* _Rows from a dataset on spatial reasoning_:
□ □ □
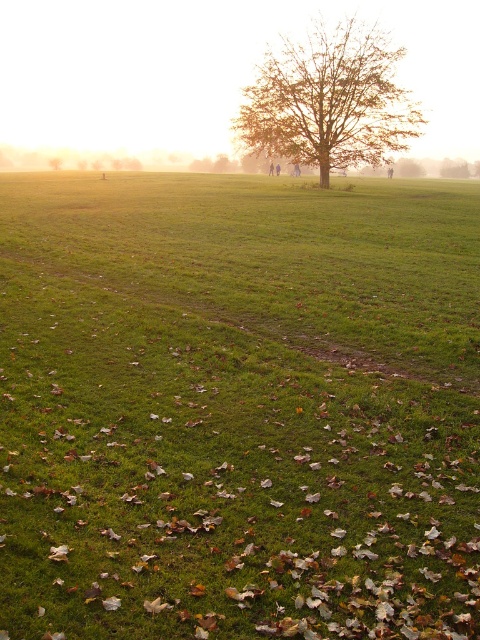
You are standing at the edge of the green grassy field at center and looking towards the brown textured tree at center. Which object is closer to you?

The green grassy field at center is closer to you because it is in front of the brown textured tree at center.

You are a hiker standing on the green grassy field at center and want to reach the brown textured tree at center. Given that your average walking speed is 3 feet per second, how many seconds will it take you to reach the tree?

The green grassy field at center and brown textured tree at center are 79.44 feet apart from each other. At a speed of 3 feet per second, dividing the distance by speed gives 79.44 divided by 3 equals approximately 26.48 seconds. So, it will take about 26.5 seconds to reach the tree.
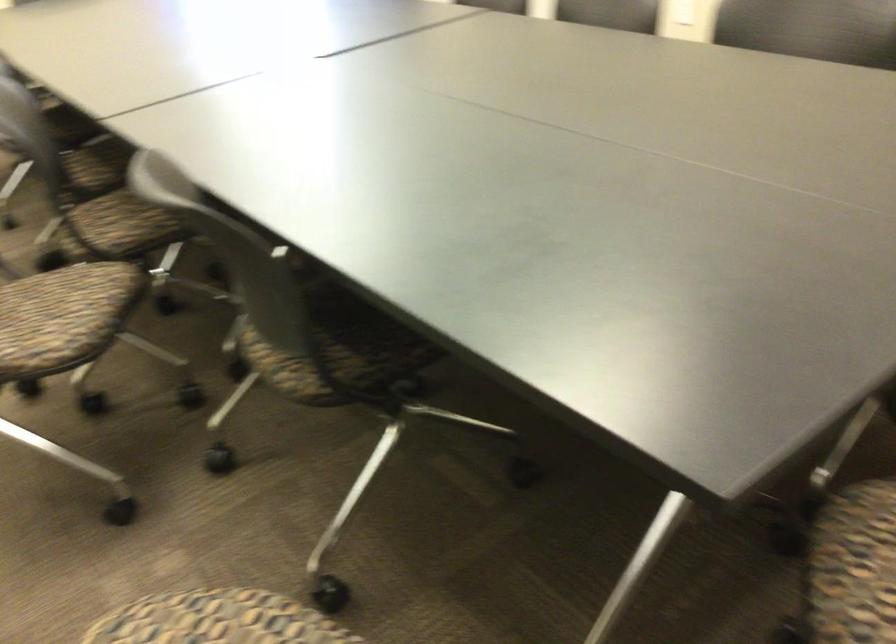
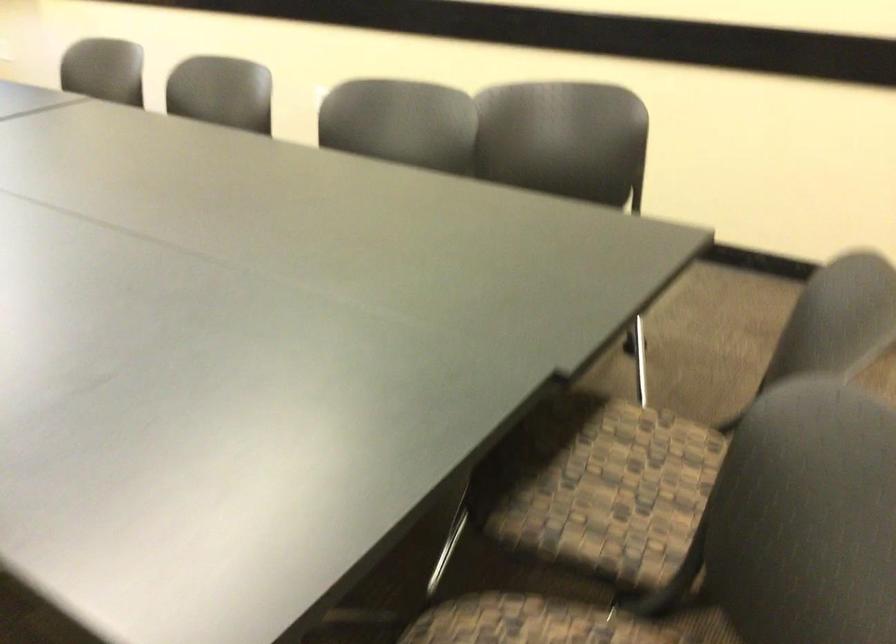
Question: The camera is either moving clockwise (left) or counter-clockwise (right) around the object. The first image is from the beginning of the video and the second image is from the end. Is the camera moving left or right when shooting the video?

Choices:
 (A) Left
 (B) Right

Answer: (A)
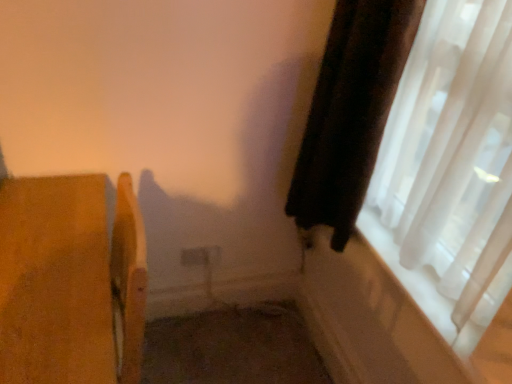
Question: Looking at their shapes, would you say wooden chair at left is wider or thinner than velvet dark brown curtain at right?

Choices:
 (A) thin
 (B) wide

Answer: (B)

Question: Is point (84, 339) positioned closer to the camera than point (344, 21)?

Choices:
 (A) closer
 (B) farther

Answer: (A)

Question: Estimate the real-world distances between objects in this image. Which object is closer to the velvet dark brown curtain at right?

Choices:
 (A) wooden chair at left
 (B) translucent white curtain at right

Answer: (B)

Question: Which object is the farthest from the translucent white curtain at right?

Choices:
 (A) wooden chair at left
 (B) velvet dark brown curtain at right

Answer: (A)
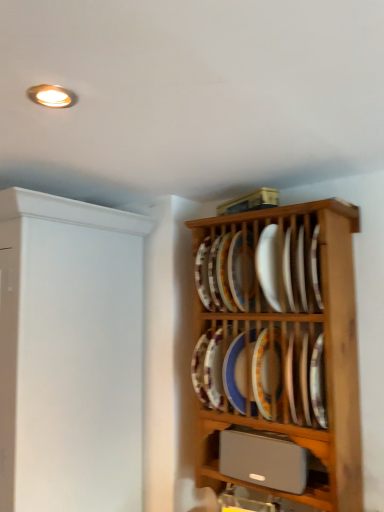
Question: Considering the positions of point (253, 250) and point (231, 398), is point (253, 250) closer or farther from the camera than point (231, 398)?

Choices:
 (A) farther
 (B) closer

Answer: (B)

Question: Would you say porcelain plate at center, which ranks as the 2th platter in top-to-bottom order, is to the left or to the right of blue glossy platter at center, the fifth platter in the top-to-bottom sequence, in the picture?

Choices:
 (A) right
 (B) left

Answer: (B)

Question: Estimate the real-world distances between objects in this image. Which object is farther from the porcelain plate at center, acting as the third platter starting from the bottom?

Choices:
 (A) wooden plate rack at upper right
 (B) silver metallic speaker at lower center
 (C) white matte cabinet at left
 (D) white glossy plate at center, which ranks as the fifth platter in bottom-to-top order
 (E) blue glossy platter at center, the first platter in the bottom-to-top sequence

Answer: (C)

Question: Based on their relative distances, which object is nearer to the porcelain plate at center, which ranks as the 2th platter in top-to-bottom order?

Choices:
 (A) porcelain plate at center, acting as the third platter starting from the bottom
 (B) white matte cabinet at left
 (C) white glossy plate at center, which ranks as the fifth platter in bottom-to-top order
 (D) porcelain plate at center, the 2th platter positioned from the bottom
 (E) blue glossy platter at center, the first platter in the bottom-to-top sequence

Answer: (C)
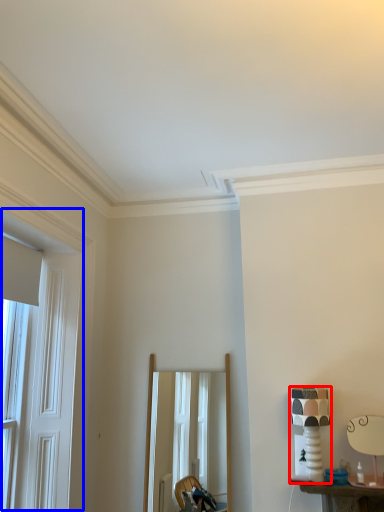
Question: Which object appears farthest to the camera in this image, table lamp (highlighted by a red box) or window (highlighted by a blue box)?

Choices:
 (A) table lamp
 (B) window

Answer: (A)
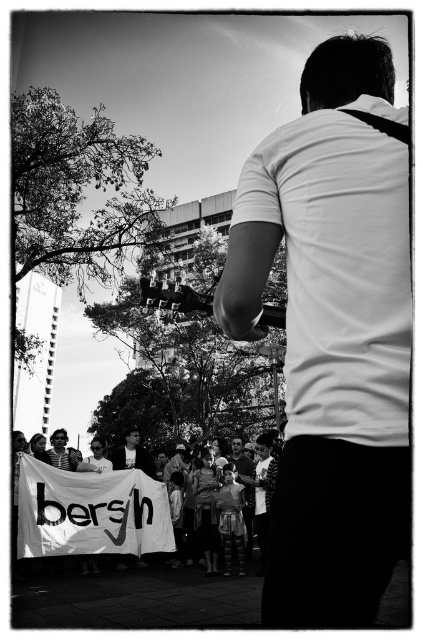
Between point (365, 156) and point (79, 488), which one is positioned behind?

Point (79, 488)

Identify the location of white smooth shirt at center. (332, 333).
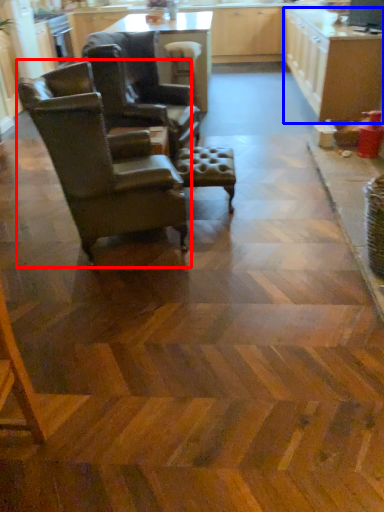
Question: Which of the following is the farthest to the observer, chair (highlighted by a red box) or cabinetry (highlighted by a blue box)?

Choices:
 (A) chair
 (B) cabinetry

Answer: (B)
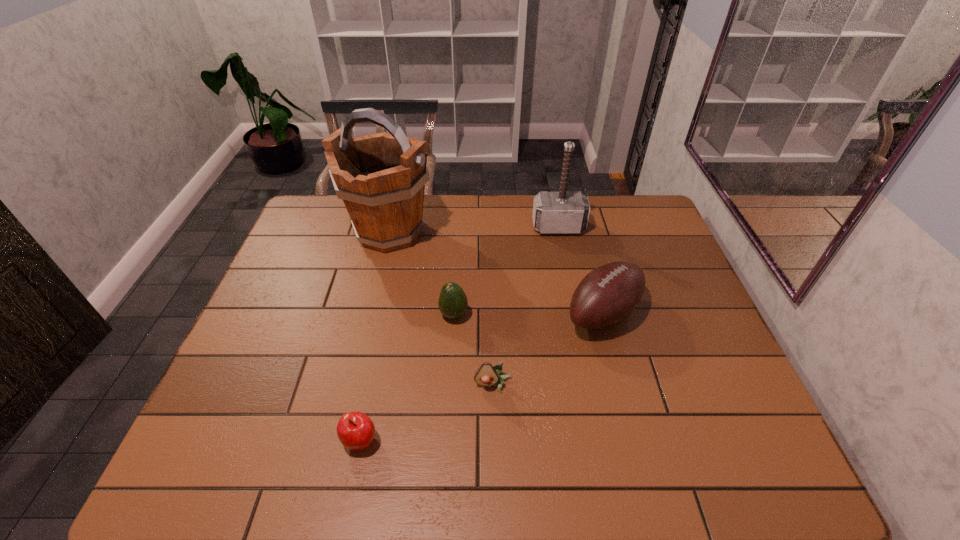
At what (x,y) coordinates should I click in order to perform the action: click on free space at the far left corner of the desktop. Please return your answer as a coordinate pair (x, y). Looking at the image, I should click on (328, 228).

Where is `free space between the third object from right to left and the second tallest object`? This screenshot has width=960, height=540. free space between the third object from right to left and the second tallest object is located at coordinates point(526,306).

Identify the location of vacant space in between the hammer and the nearest object. (460, 334).

Identify the location of vacant space that's between the second tallest object and the apple. The height and width of the screenshot is (540, 960). (460, 334).

Where is `free spot between the nearest object and the shorter avocado`? The height and width of the screenshot is (540, 960). free spot between the nearest object and the shorter avocado is located at coordinates pos(427,412).

Locate an element on the screen. vacant space that is in between the right avocado and the farther avocado is located at coordinates (473, 349).

Locate an element on the screen. The height and width of the screenshot is (540, 960). vacant space in between the right avocado and the football (American) is located at coordinates click(548, 349).

Where is `free space between the apple and the farther avocado`? The image size is (960, 540). free space between the apple and the farther avocado is located at coordinates (407, 377).

The width and height of the screenshot is (960, 540). Identify the location of the second closest object relative to the tallest object. (562, 212).

Where is `object that stands as the third closest to the second tallest object`? Image resolution: width=960 pixels, height=540 pixels. object that stands as the third closest to the second tallest object is located at coordinates (453, 303).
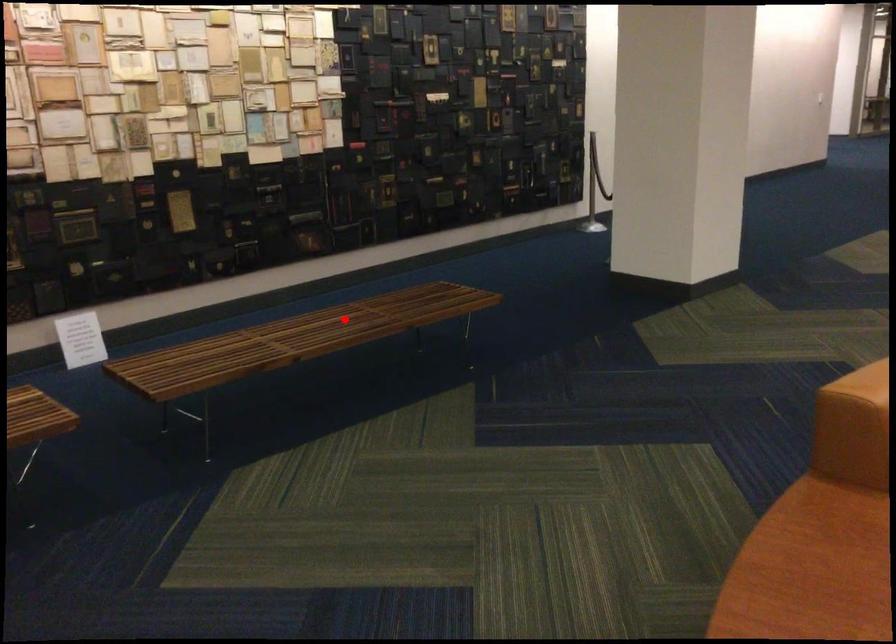
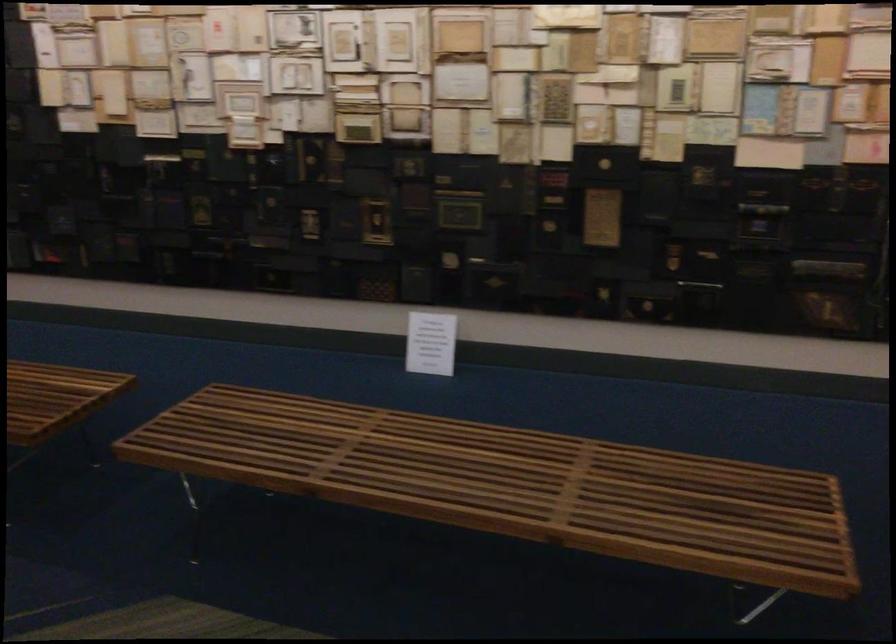
Question: I am providing you with two images of the same scene from different viewpoints. A red point is shown in image1. For the corresponding object point in image2, is it positioned nearer or farther from the camera?

Choices:
 (A) Nearer
 (B) Farther

Answer: (A)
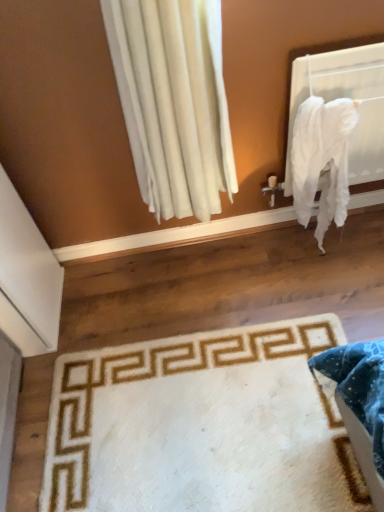
Identify the location of vacant space situated on the left part of white cotton blanket at right. (259, 264).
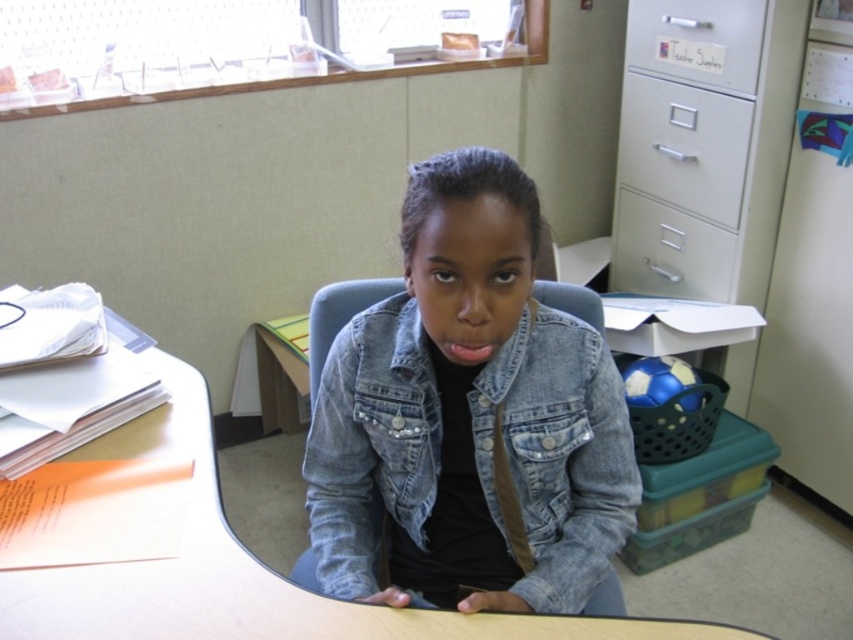
Question: Is denim jacket at center thinner than metallic silver drawer at upper right?

Choices:
 (A) no
 (B) yes

Answer: (A)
□ □ □
* _Description of the task_: Rewrite the records from their start up to and including the line with "The green grassy field at center is", replacing "edge" with "border" and leaving everything else unchanged. Leave the pictures out of your answer.

* _Task solution_:
You are standing at the border of the green grassy field at center and looking towards the brown textured tree at center. Which object is closer to you?

The green grassy field at center is closer to you because it is in front of the brown textured tree at center.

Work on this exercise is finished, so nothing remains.